■ EXERCISE INSTRUCTIONS: If an entry holds a picture, drop the picture but restate the entry word for word.

■ RECORDS FOR THE EXERCISE:
Segment Open
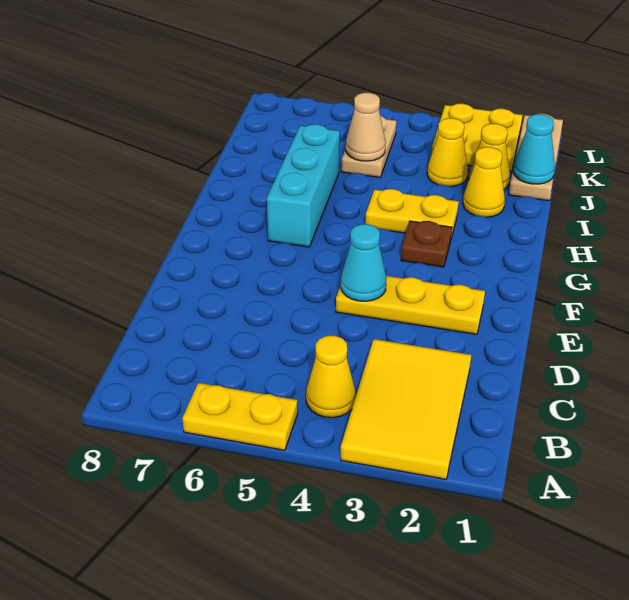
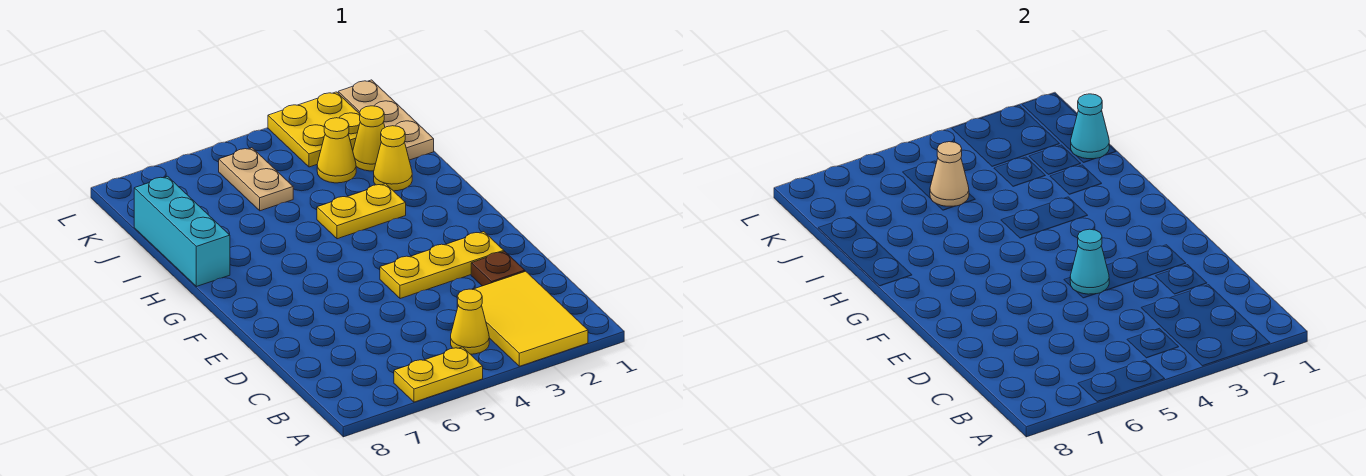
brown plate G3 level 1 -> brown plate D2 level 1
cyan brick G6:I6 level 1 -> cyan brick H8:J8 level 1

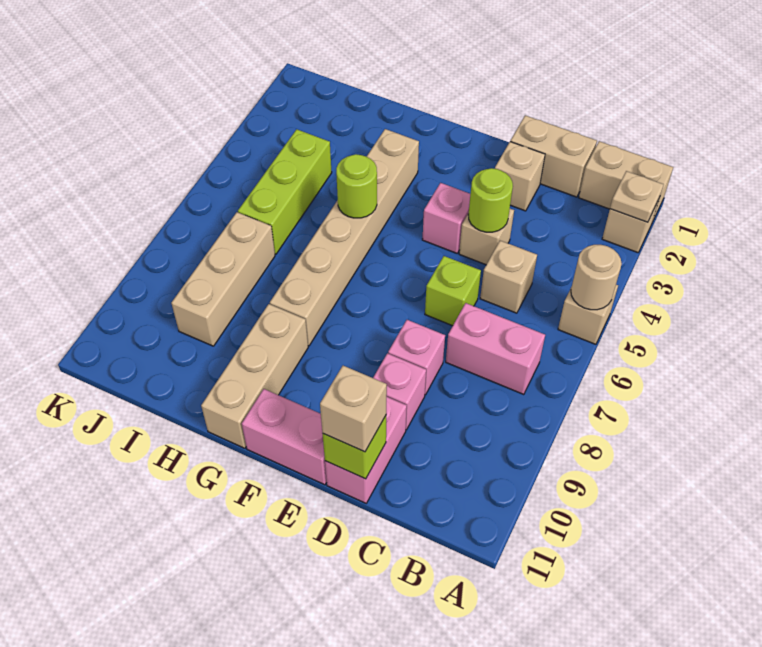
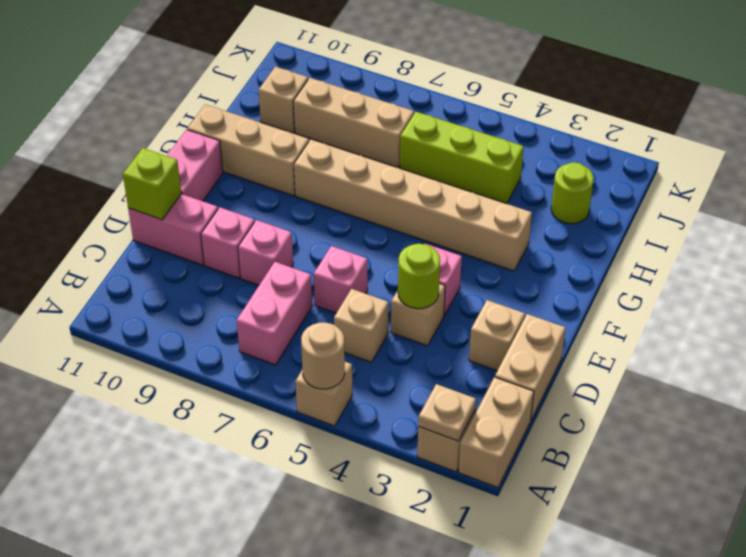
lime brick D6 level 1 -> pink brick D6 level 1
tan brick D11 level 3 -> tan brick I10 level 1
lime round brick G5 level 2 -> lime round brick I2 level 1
Segment Closed
■ RESULT:
brown plate G3 level 1 -> brown plate D2 level 1
cyan brick G6:I6 level 1 -> cyan brick H8:J8 level 1

lime brick D6 level 1 -> pink brick D6 level 1
tan brick D11 level 3 -> tan brick I10 level 1
lime round brick G5 level 2 -> lime round brick I2 level 1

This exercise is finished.